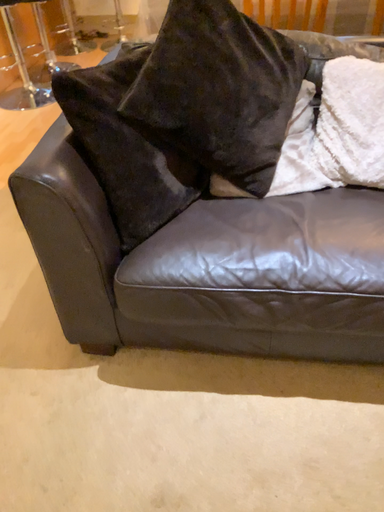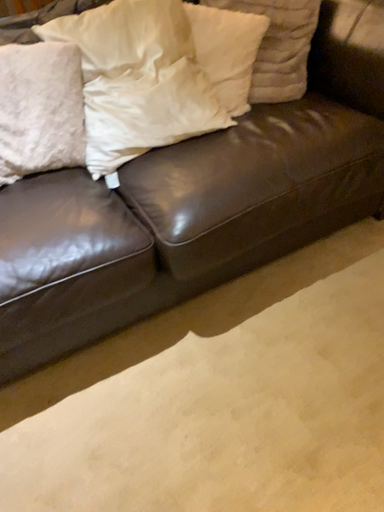
Question: Which way did the camera rotate in the video?

Choices:
 (A) rotated right
 (B) rotated left

Answer: (A)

:: Set task ::
Can you copy the data above word for word, without the pictures?

:: Solution for this task ::
Question: Which way did the camera rotate in the video?

Choices:
 (A) rotated right
 (B) rotated left

Answer: (A)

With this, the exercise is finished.